#### Exercise description
Word for word, restate the lines of the listing below from the line with "(277, 362) = (372, 305): purple tree -> none" through the line with "(499, 476) = (724, 433): red", and do not include the pictures.
--- Listed entries ---
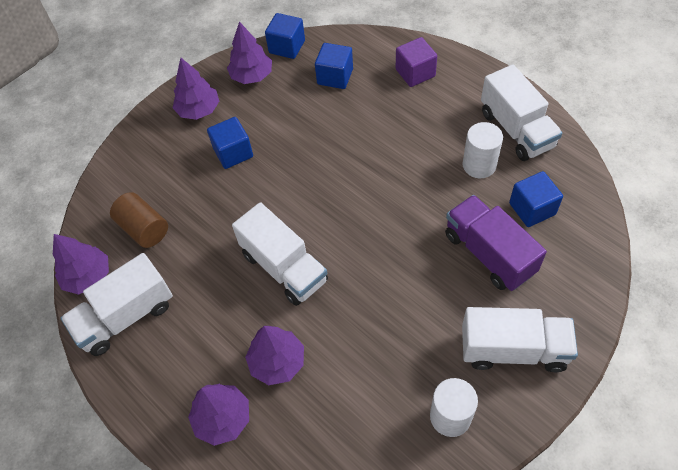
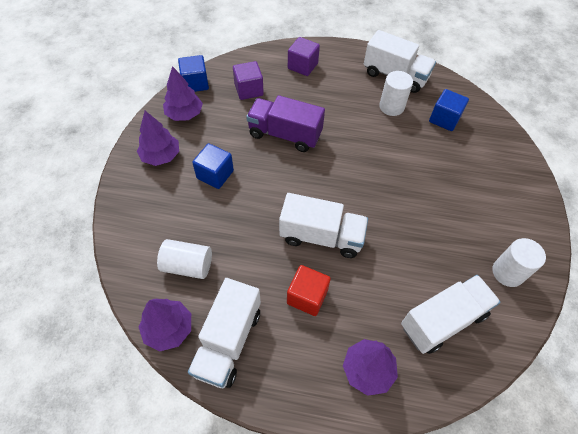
camera: 40 degrees left, 0 degrees up
(144, 229) = (187, 266): brown cylinder -> white cylinder
(223, 318) = (307, 296): none -> red cube
(277, 362) = (372, 305): purple tree -> none
(335, 76) = (249, 90): blue cube -> purple cube
(489, 254) = (443, 158): purple truck -> purple truck (285, 134)
(513, 349) = (506, 209): white truck -> white truck (443, 320)

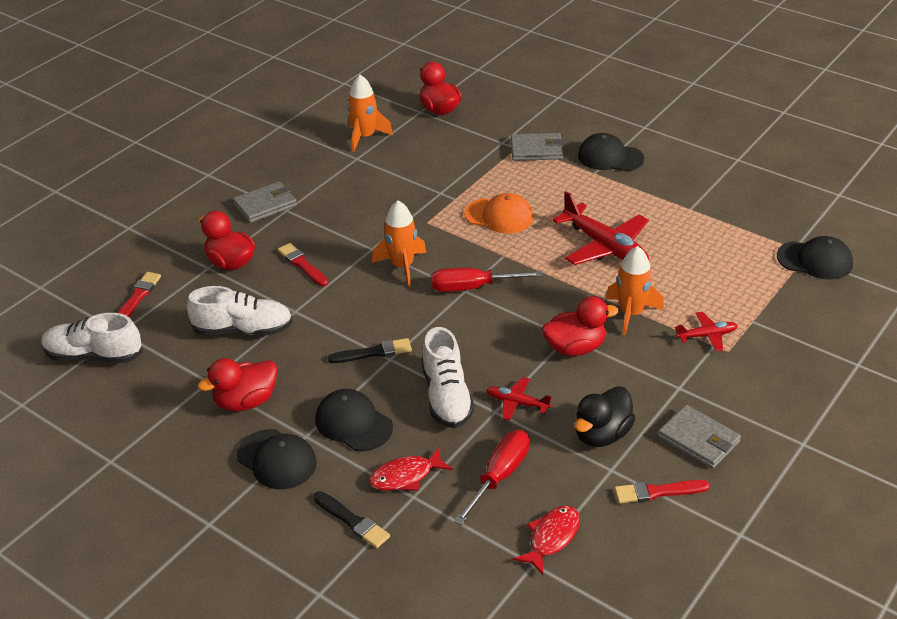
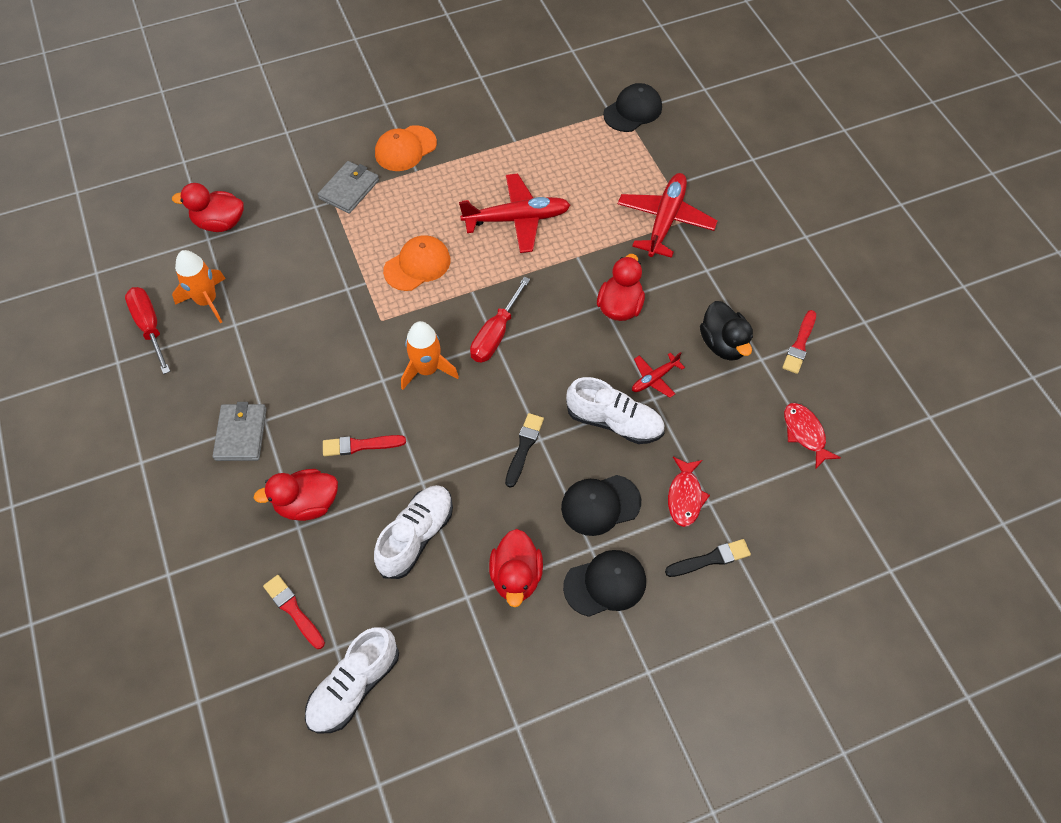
camera: 60 degrees left, 20 degrees up
(499, 476) = (724, 433): red screwdriver -> red screwdriver (150, 327)
(610, 157) = (405, 149): black cap -> orange cap
(631, 314) = (608, 250): orange rocket -> none
(698, 440) = (765, 290): grey wallet -> none
(707, 335) = (665, 220): red plane -> red plane, size x1.97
---
#### Answer to the problem
(277, 362) = (372, 305): purple tree -> none
(335, 76) = (249, 90): blue cube -> purple cube
(489, 254) = (443, 158): purple truck -> purple truck (285, 134)
(513, 349) = (506, 209): white truck -> white truck (443, 320)

camera: 60 degrees left, 20 degrees up
(499, 476) = (724, 433): red screwdriver -> red screwdriver (150, 327)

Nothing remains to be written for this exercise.